WHAT NEEDS TO BE DONE: When you copy the data, keep every word exactly as it is and leave the pictures out.

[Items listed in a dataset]

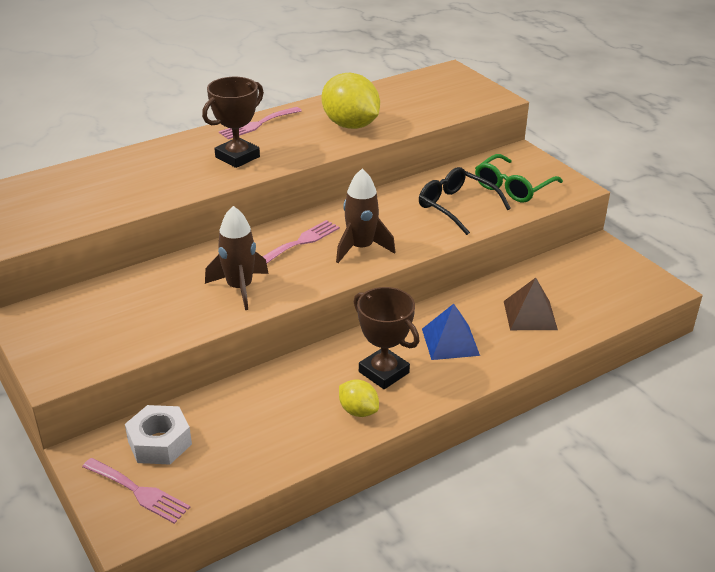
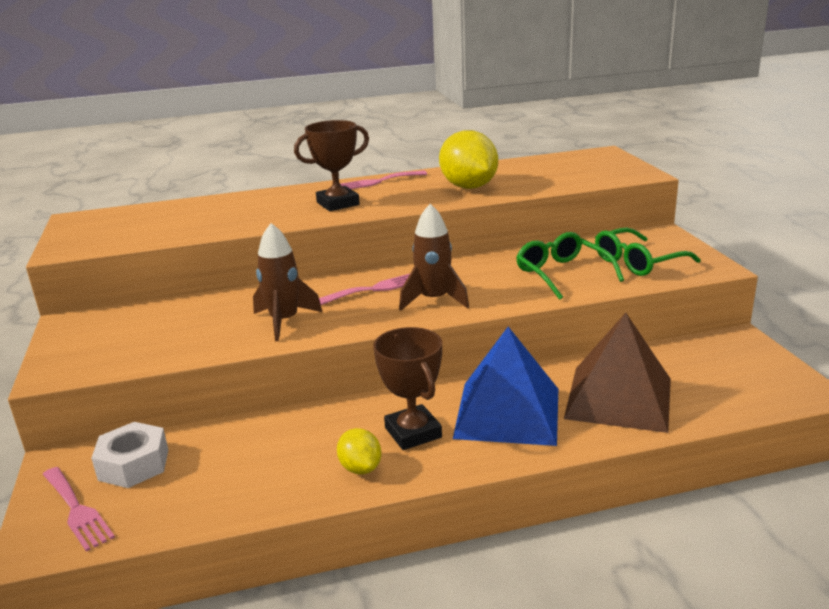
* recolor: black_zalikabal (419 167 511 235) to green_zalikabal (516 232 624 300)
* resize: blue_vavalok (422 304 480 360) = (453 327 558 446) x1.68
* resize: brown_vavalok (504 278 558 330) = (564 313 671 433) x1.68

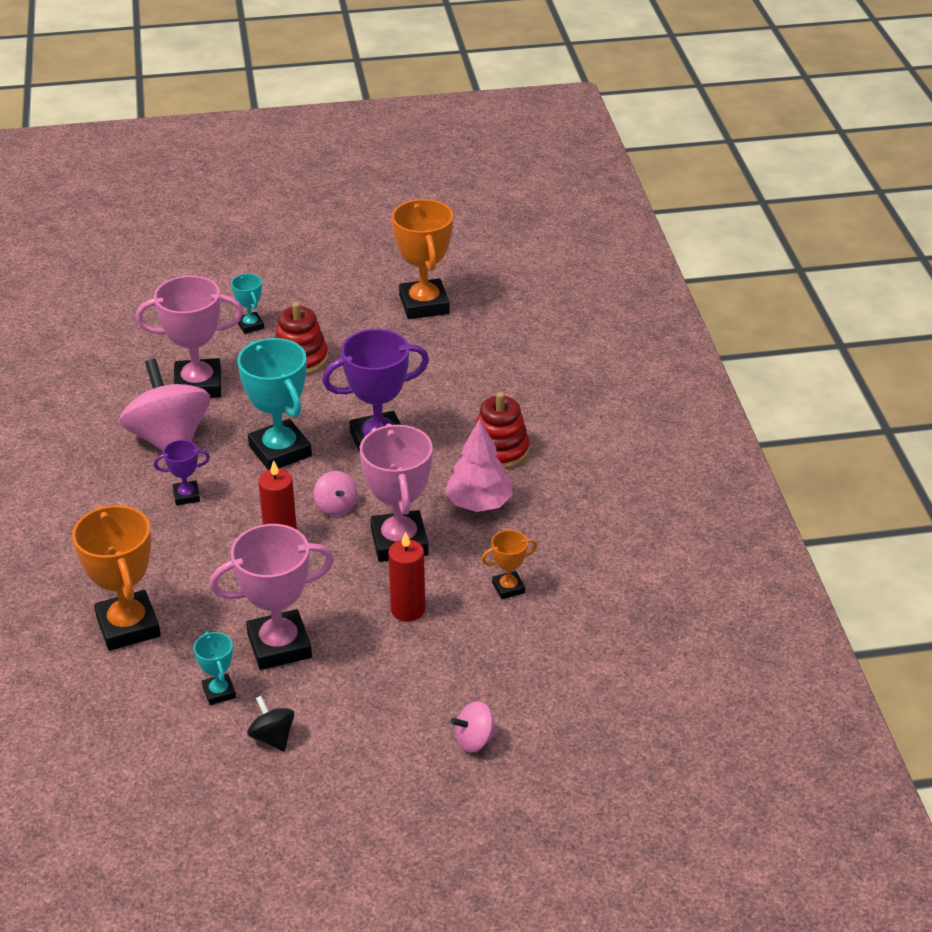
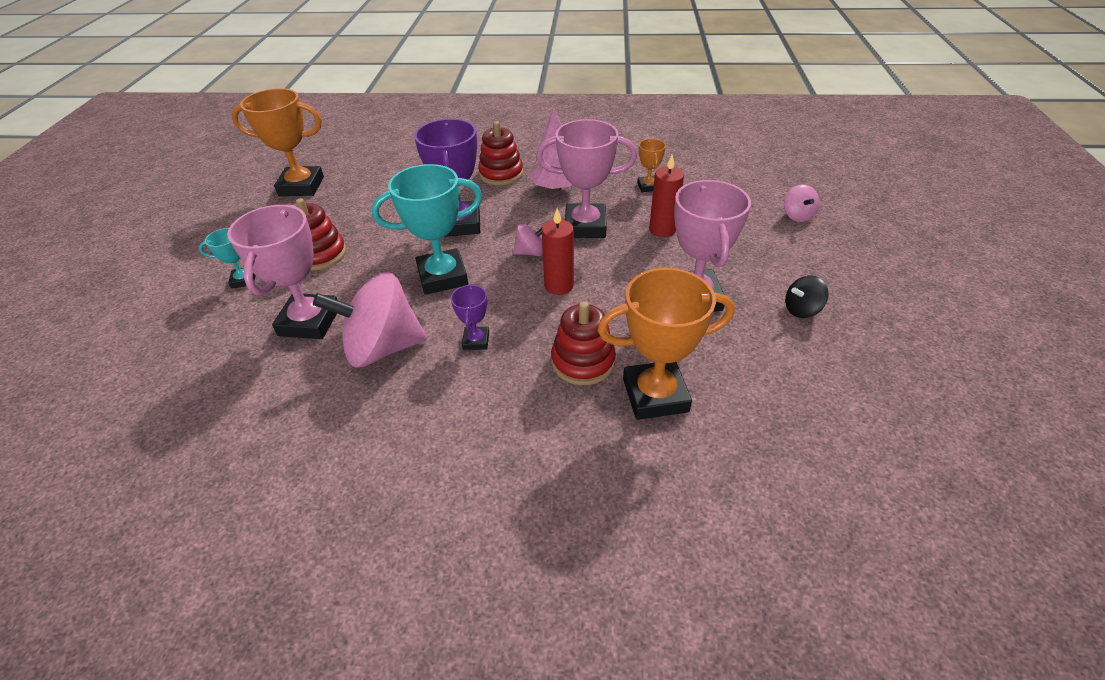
* delete: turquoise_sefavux (194 632 236 705)
* insert: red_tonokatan (551 301 616 385)

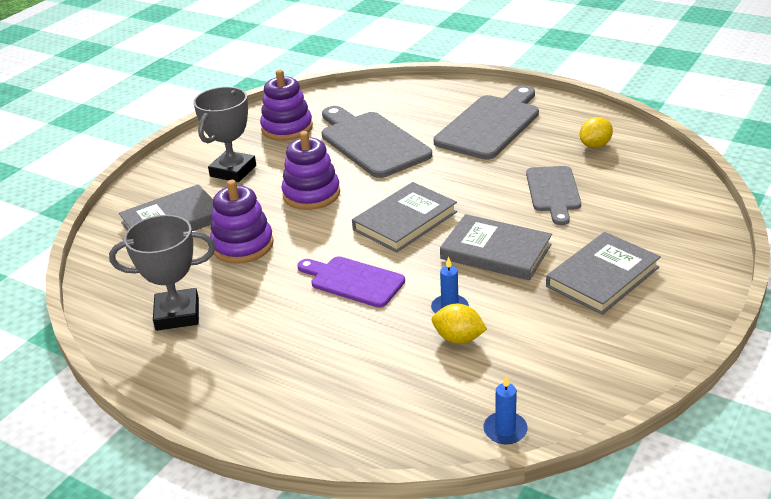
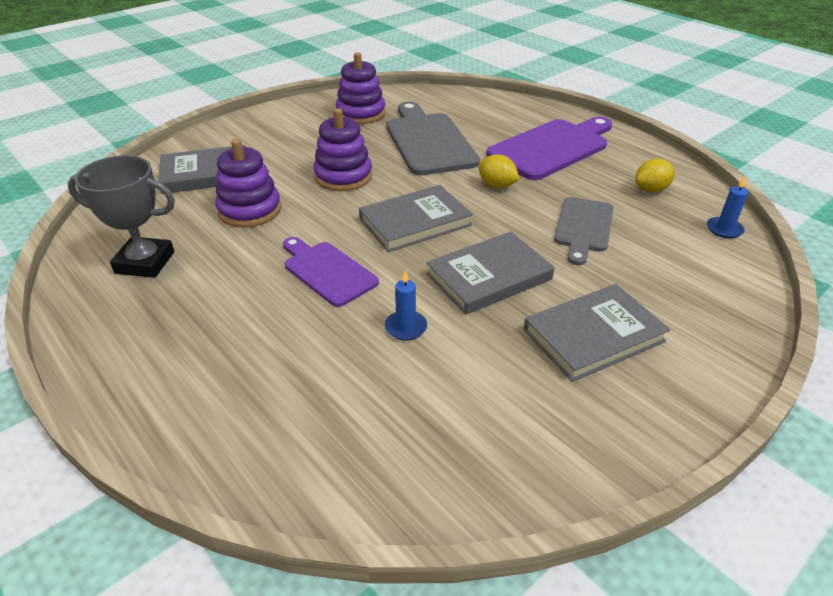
* delete: grey_sefavux (193 87 256 182)
* move: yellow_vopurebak (432 304 487 344) to (478 154 519 188)
* move: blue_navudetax (483 375 528 444) to (707 177 748 238)
* recolor: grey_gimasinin (434 85 539 160) to purple_gimasinin (486 117 612 180)
* rotate: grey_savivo (440 214 552 281) = (426 232 555 315) 75 degrees counterclockwise

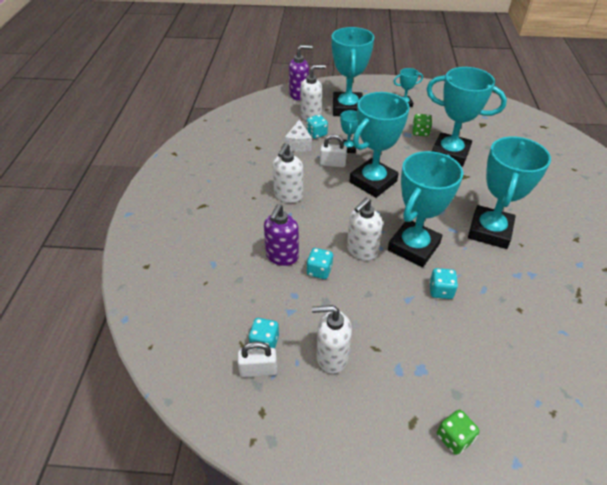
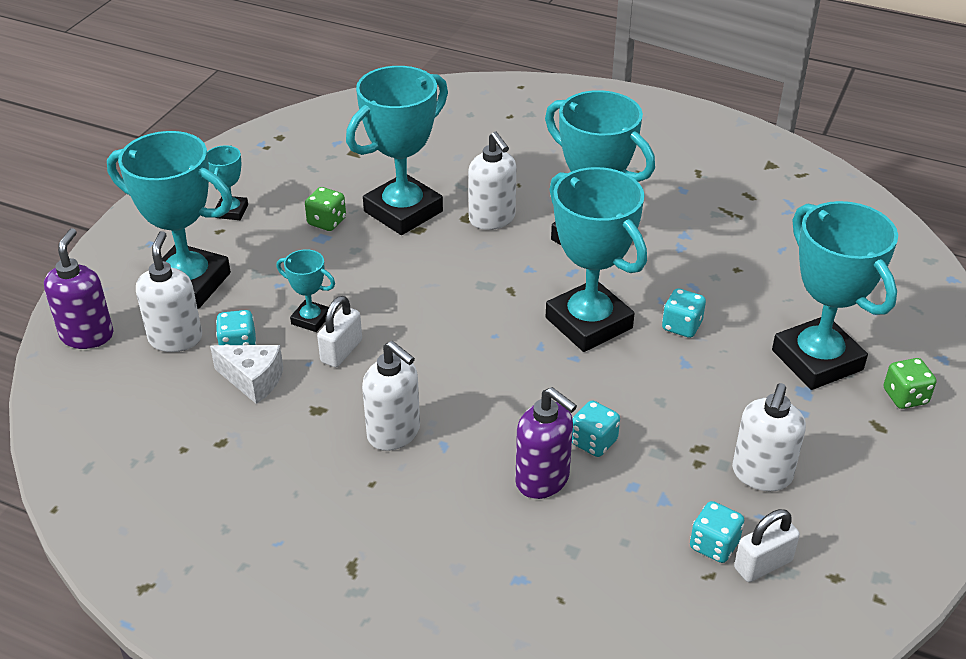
* move: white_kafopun (347 198 383 261) to (468 132 516 230)
* move: turquoise_sefavux (349 92 410 198) to (772 201 898 390)
* rotate: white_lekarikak (237 342 277 377) = (734 509 800 582) 45 degrees clockwise

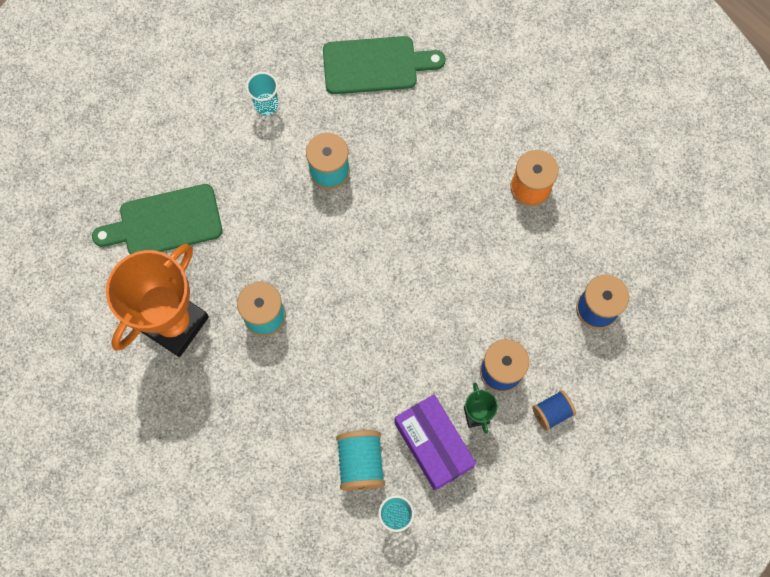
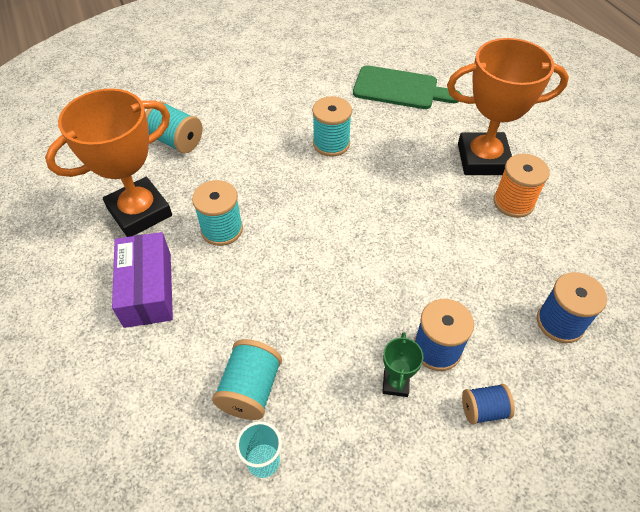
* delete: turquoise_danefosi (246 72 278 115)
* insert: orange_sefavux (447 38 569 175)
* move: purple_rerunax (394 394 476 491) to (112 232 173 328)
* replace: green_gimasinin (92 184 222 254) to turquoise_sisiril (145 101 202 153)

SOLUTION:
* recolor: black_zalikabal (419 167 511 235) to green_zalikabal (516 232 624 300)
* resize: blue_vavalok (422 304 480 360) = (453 327 558 446) x1.68
* resize: brown_vavalok (504 278 558 330) = (564 313 671 433) x1.68

* delete: turquoise_sefavux (194 632 236 705)
* insert: red_tonokatan (551 301 616 385)

* delete: grey_sefavux (193 87 256 182)
* move: yellow_vopurebak (432 304 487 344) to (478 154 519 188)
* move: blue_navudetax (483 375 528 444) to (707 177 748 238)
* recolor: grey_gimasinin (434 85 539 160) to purple_gimasinin (486 117 612 180)
* rotate: grey_savivo (440 214 552 281) = (426 232 555 315) 75 degrees counterclockwise

* move: white_kafopun (347 198 383 261) to (468 132 516 230)
* move: turquoise_sefavux (349 92 410 198) to (772 201 898 390)
* rotate: white_lekarikak (237 342 277 377) = (734 509 800 582) 45 degrees clockwise

* delete: turquoise_danefosi (246 72 278 115)
* insert: orange_sefavux (447 38 569 175)
* move: purple_rerunax (394 394 476 491) to (112 232 173 328)
* replace: green_gimasinin (92 184 222 254) to turquoise_sisiril (145 101 202 153)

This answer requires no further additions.